• **Records shown**
####################

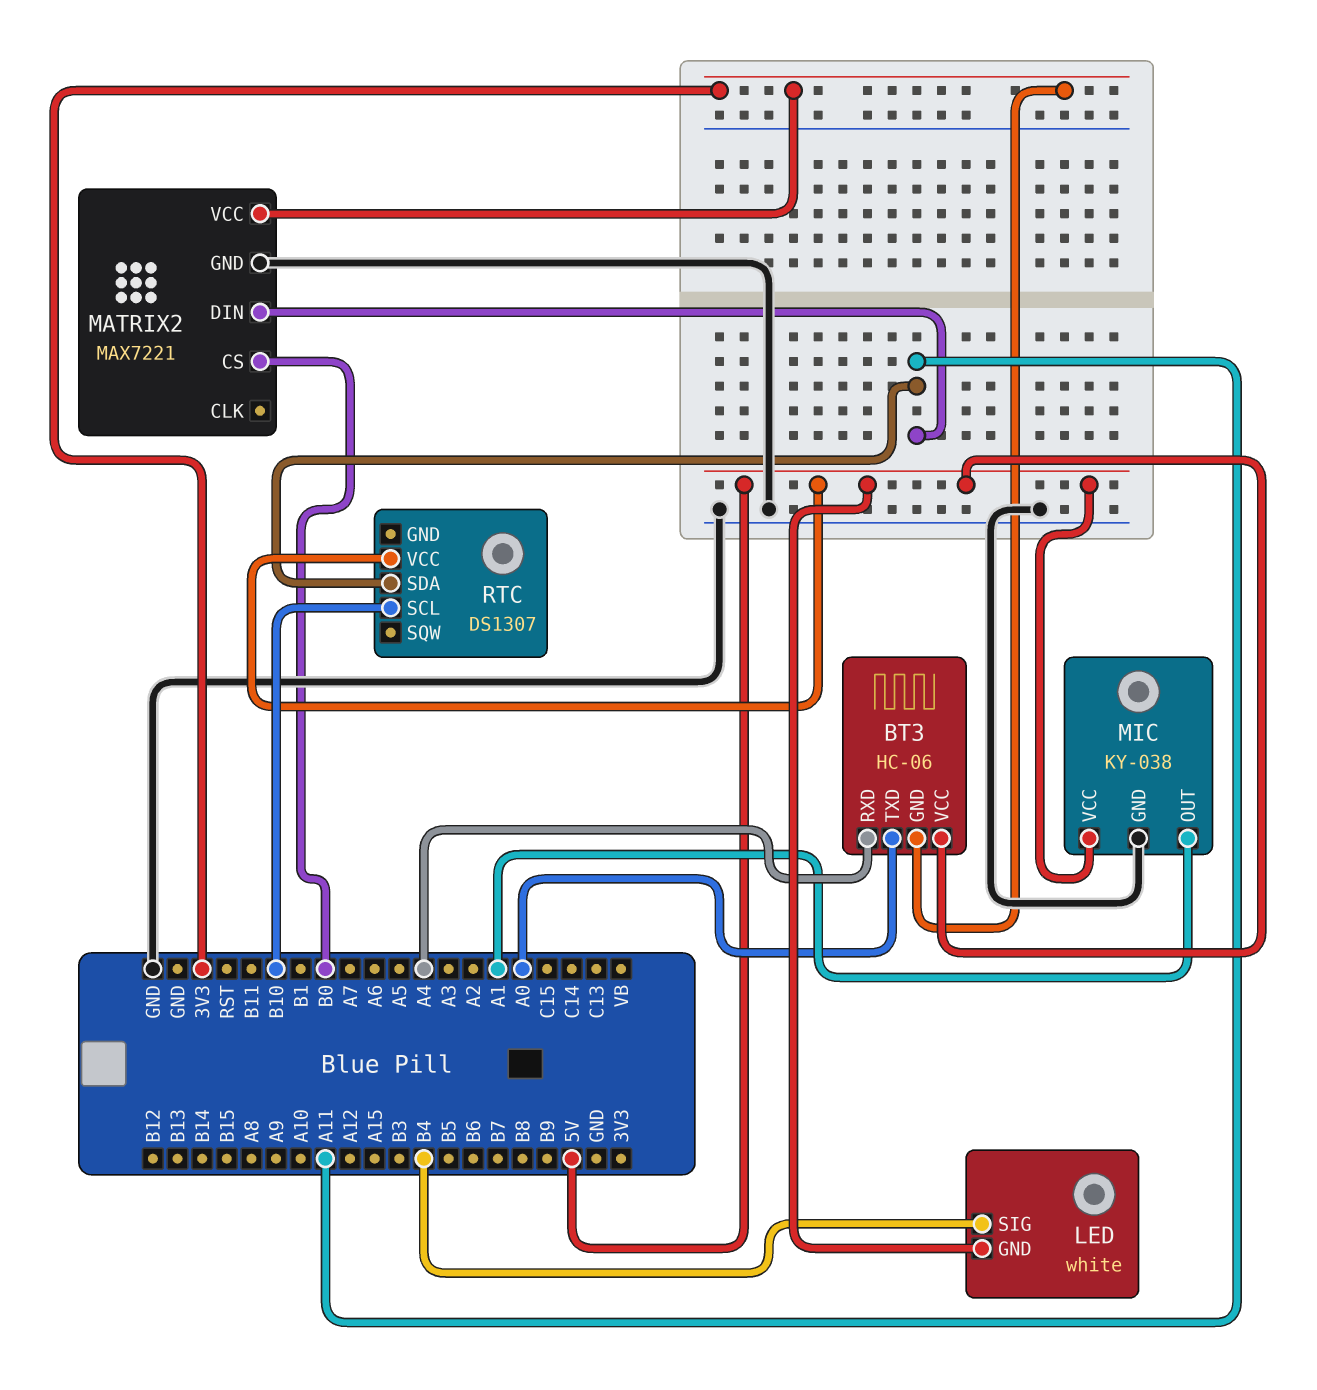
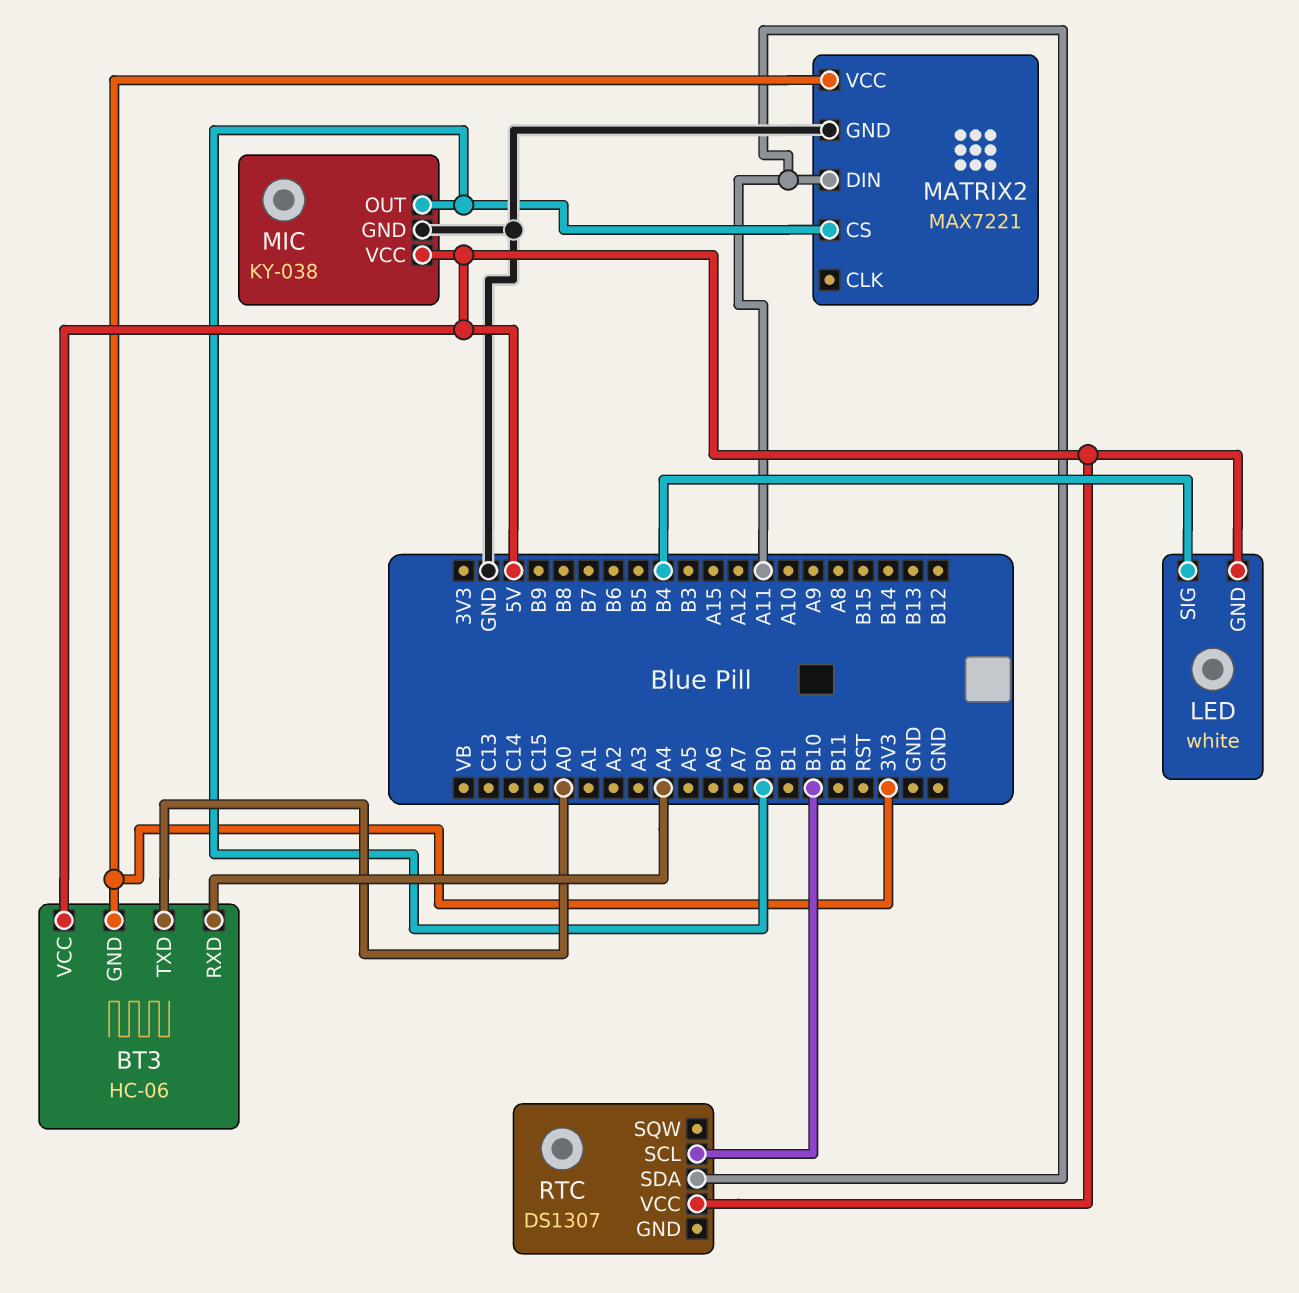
MIC pin OUT: A1 -> B0

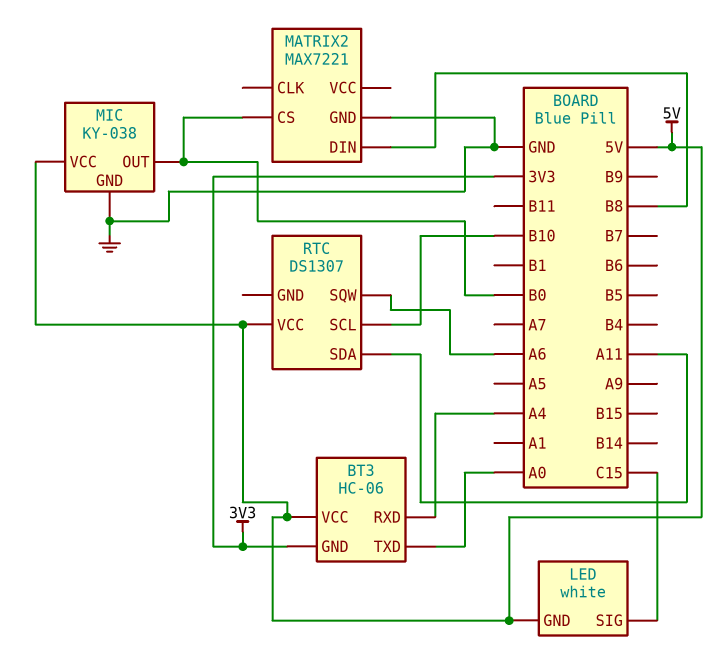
LED pin SIG: B4 -> C15
MATRIX2 pin DIN: A11 -> B8
MATRIX2 pin VCC: 3V3 -> none
RTC pin SQW: none -> A6

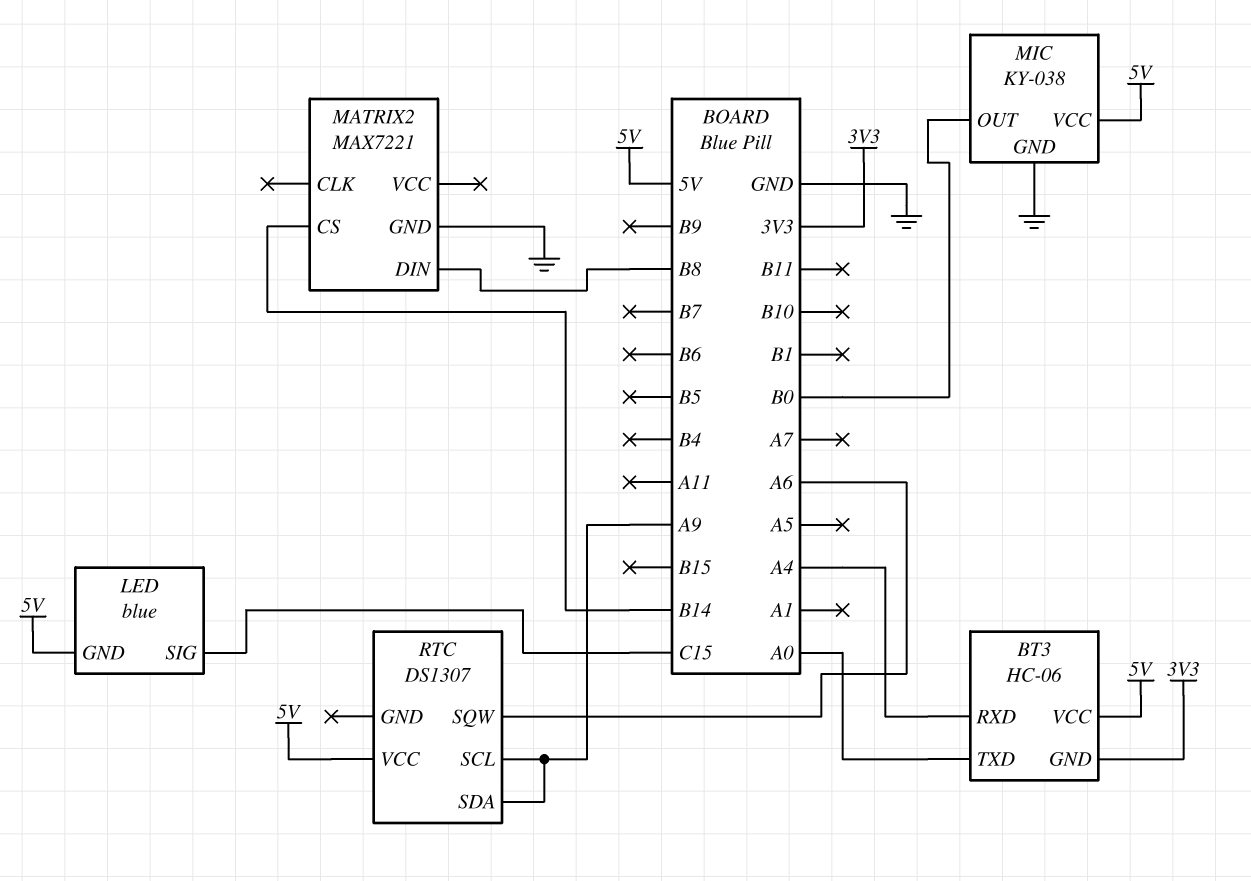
LED: white -> blue
MATRIX2 pin CS: B0 -> B14
RTC pin SCL: B10 -> A9
RTC pin SDA: A11 -> A9

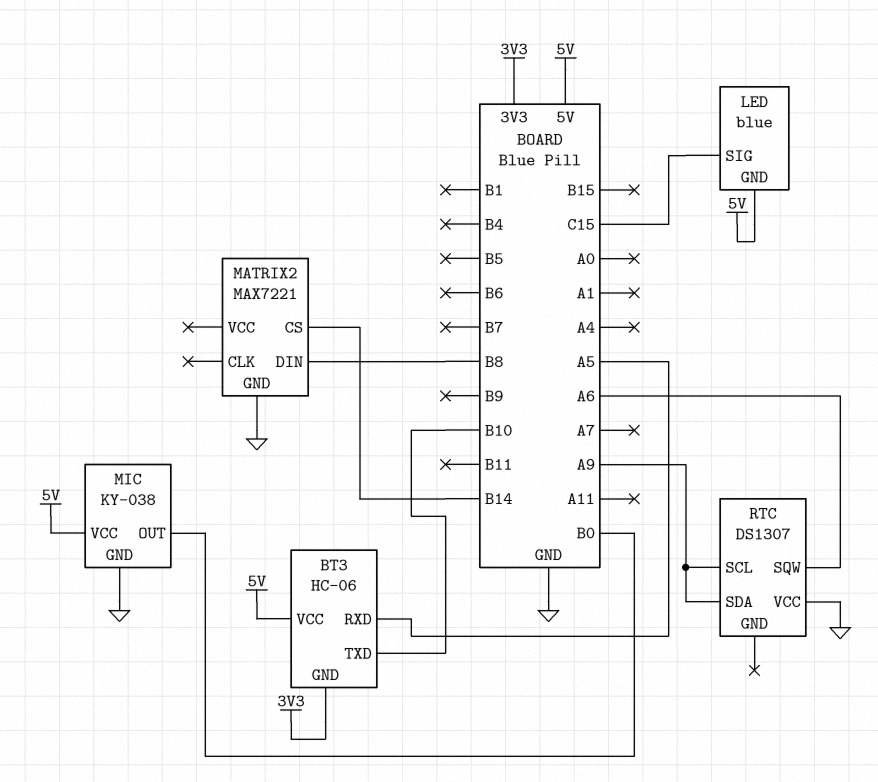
BT3 pin RXD: A4 -> A5
BT3 pin TXD: A0 -> B10
RTC pin VCC: 5V -> GND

####################

• **About this exercise**
From the line holding "BT3 pin RXD: A4 -> A5" to the last line of the entries above, restate each line exactly; include both ends and omit everything else.

• **Your response**
BT3 pin RXD: A4 -> A5
BT3 pin TXD: A0 -> B10
RTC pin VCC: 5V -> GND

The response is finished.